> _Task item_
Please give the whole listing again exactly, without any of its pictures.

> _Data_
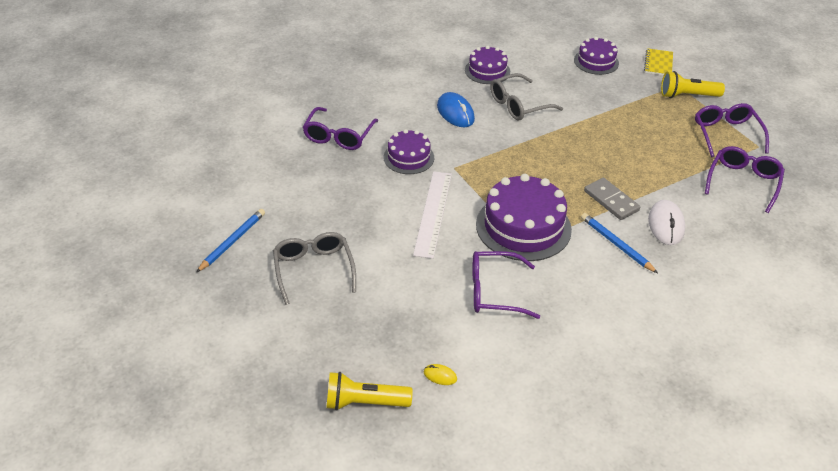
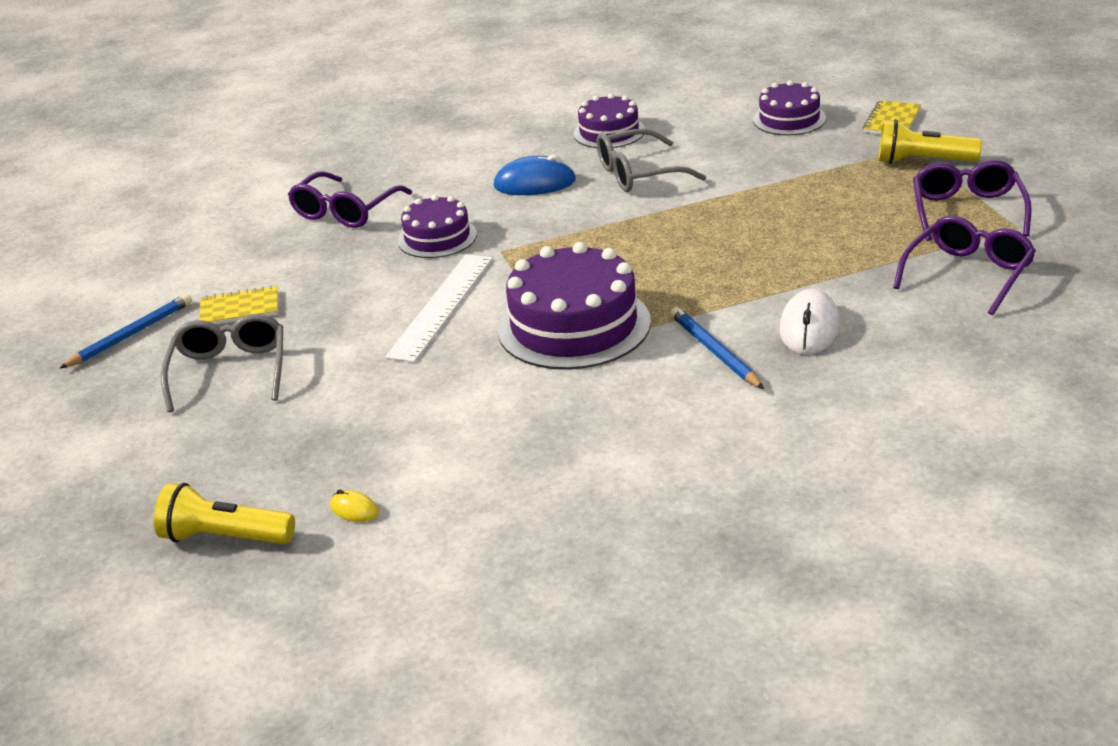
camera: 15 degrees right, 10 degrees down
blue mouse [437,92,475,127] -> blue mouse turned 75 degrees counterclockwise [494,154,576,195]
purple glasses [472,251,540,319] -> none
grey domino [584,177,640,220] -> none
none -> yellow notebook [199,285,278,324]

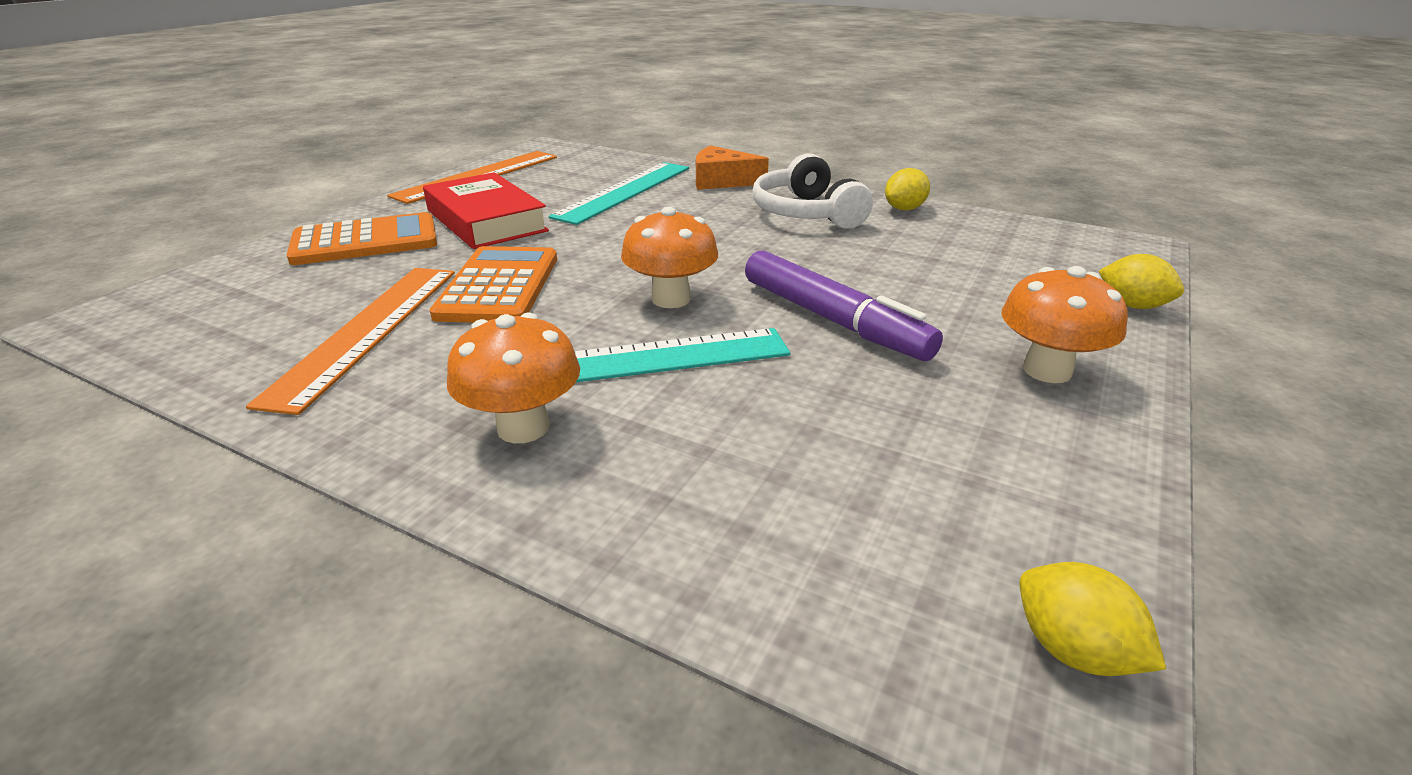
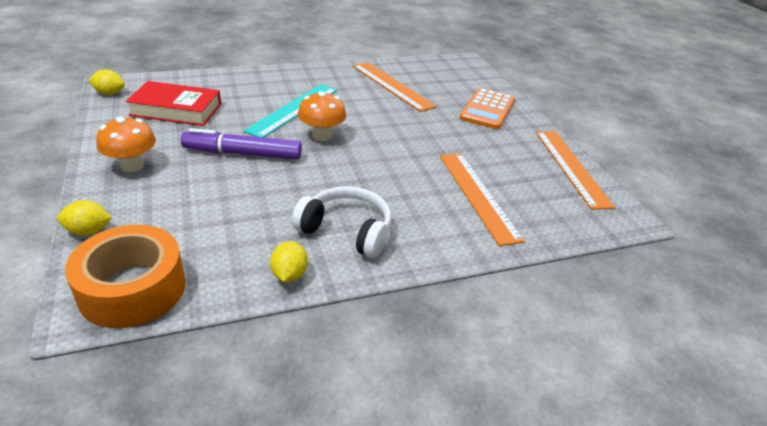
camera: 130 degrees right, 5 degrees up
red book [423,172,549,249] -> red book moved to [125,81,221,126]
orange calculator [430,246,557,323] -> none
orange mushroom [447,313,580,443] -> none
turquoise ruler [548,162,689,225] -> orange ruler [440,153,525,246]
orange cheese [696,146,769,190] -> none
none -> orange tape [65,225,186,328]

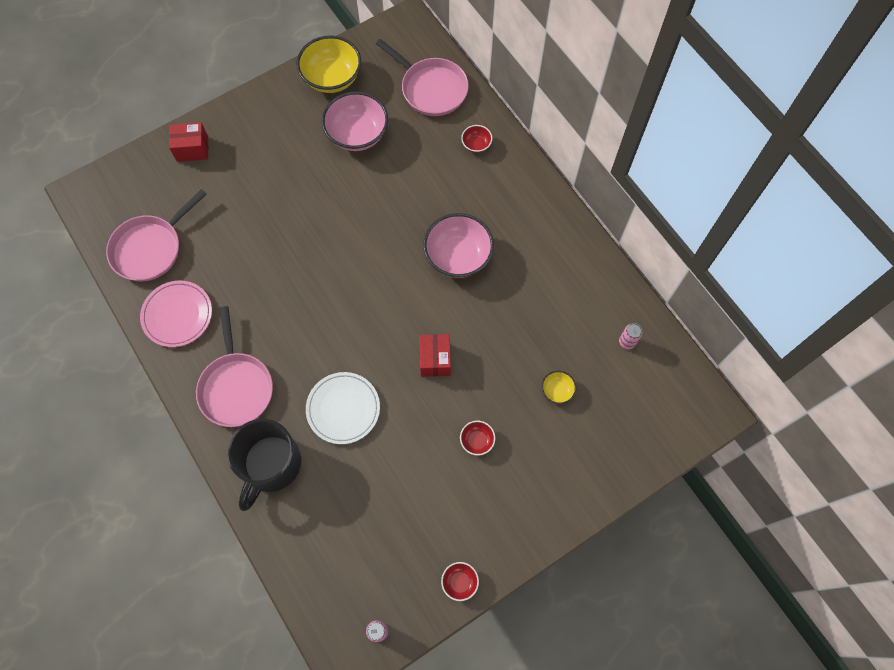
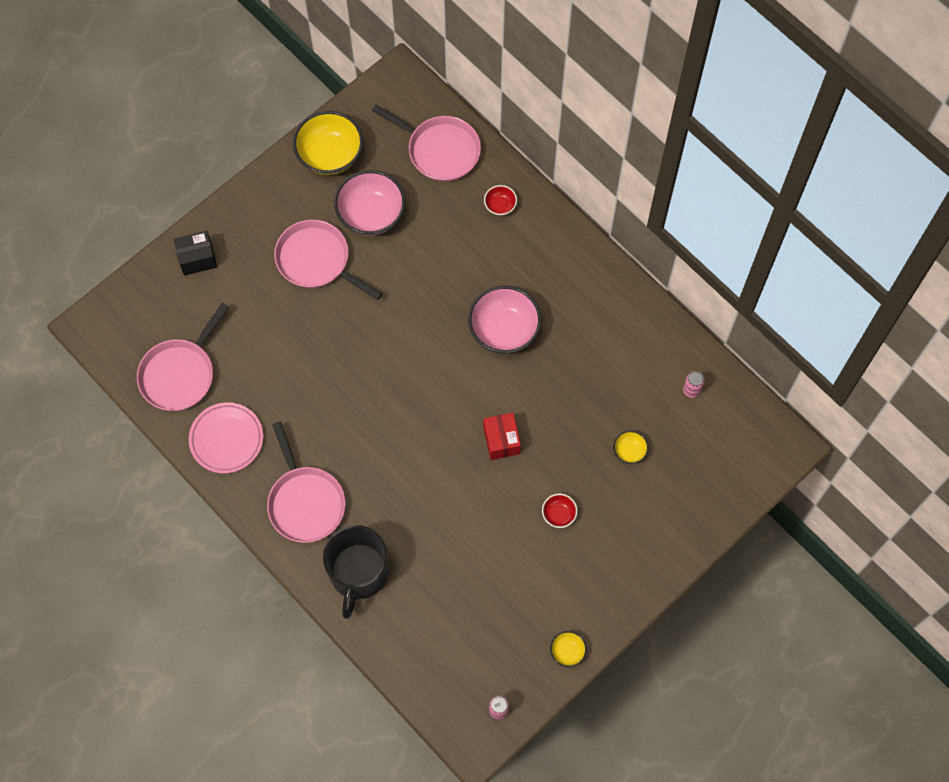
camera: 10 degrees left, 0 degrees up
red box [169,122,208,162] -> black box [174,231,217,276]
white plate [306,372,380,444] -> none
red bowl [441,562,479,601] -> yellow bowl [550,631,587,667]
none -> pink pan [274,220,383,300]

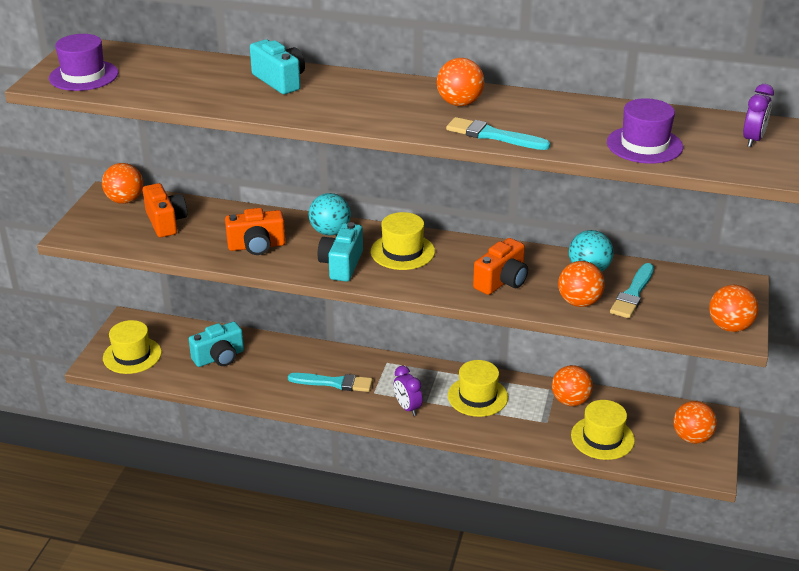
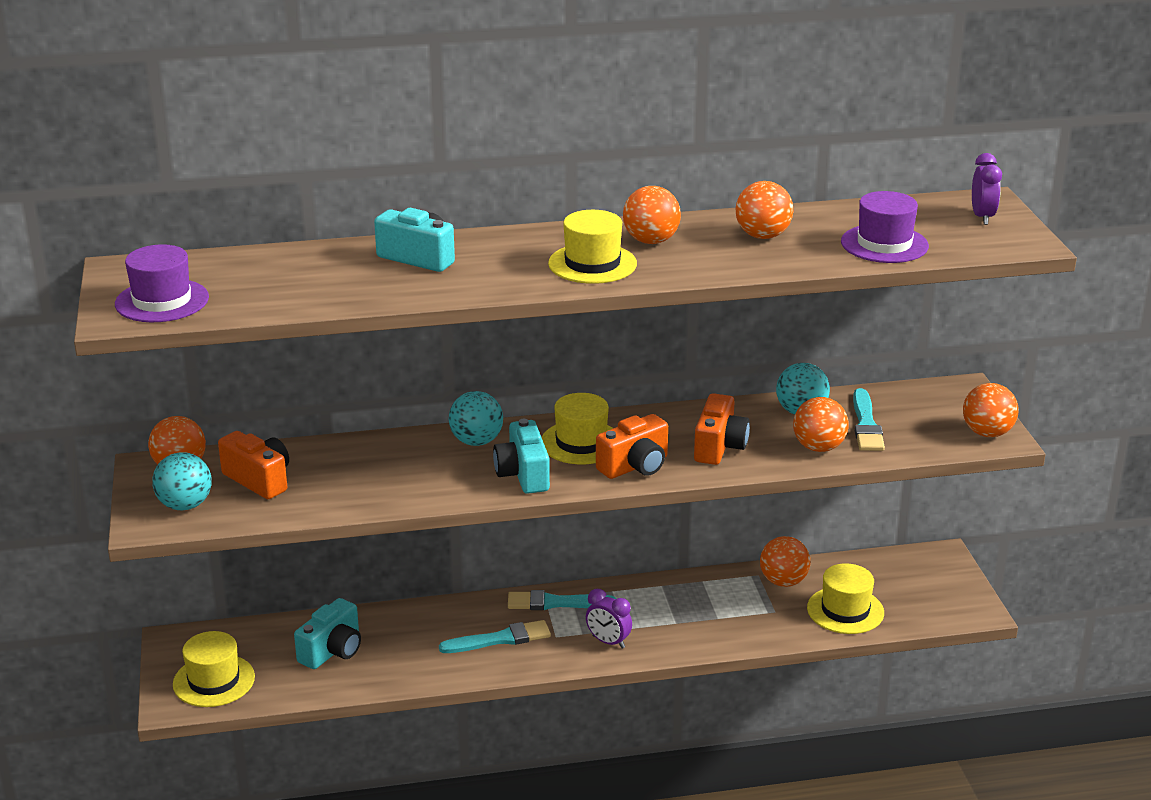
camera: 25 degrees left, 5 degrees down
orange camera [225,208,286,255] -> orange camera moved to [596,414,668,479]
turquoise brush [446,117,550,150] -> turquoise brush moved to [508,590,617,610]
yellow hat [448,360,508,417] -> yellow hat moved to [548,210,637,284]
orange ball [673,401,717,444] -> orange ball moved to [735,181,794,239]
none -> turquoise ball [152,452,211,510]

> _Response area_
camera: 15 degrees right, 10 degrees down
blue mouse [437,92,475,127] -> blue mouse turned 75 degrees counterclockwise [494,154,576,195]
purple glasses [472,251,540,319] -> none
grey domino [584,177,640,220] -> none
none -> yellow notebook [199,285,278,324]

camera: 130 degrees right, 5 degrees up
red book [423,172,549,249] -> red book moved to [125,81,221,126]
orange calculator [430,246,557,323] -> none
orange mushroom [447,313,580,443] -> none
turquoise ruler [548,162,689,225] -> orange ruler [440,153,525,246]
orange cheese [696,146,769,190] -> none
none -> orange tape [65,225,186,328]

camera: 10 degrees left, 0 degrees up
red box [169,122,208,162] -> black box [174,231,217,276]
white plate [306,372,380,444] -> none
red bowl [441,562,479,601] -> yellow bowl [550,631,587,667]
none -> pink pan [274,220,383,300]

camera: 25 degrees left, 5 degrees down
orange camera [225,208,286,255] -> orange camera moved to [596,414,668,479]
turquoise brush [446,117,550,150] -> turquoise brush moved to [508,590,617,610]
yellow hat [448,360,508,417] -> yellow hat moved to [548,210,637,284]
orange ball [673,401,717,444] -> orange ball moved to [735,181,794,239]
none -> turquoise ball [152,452,211,510]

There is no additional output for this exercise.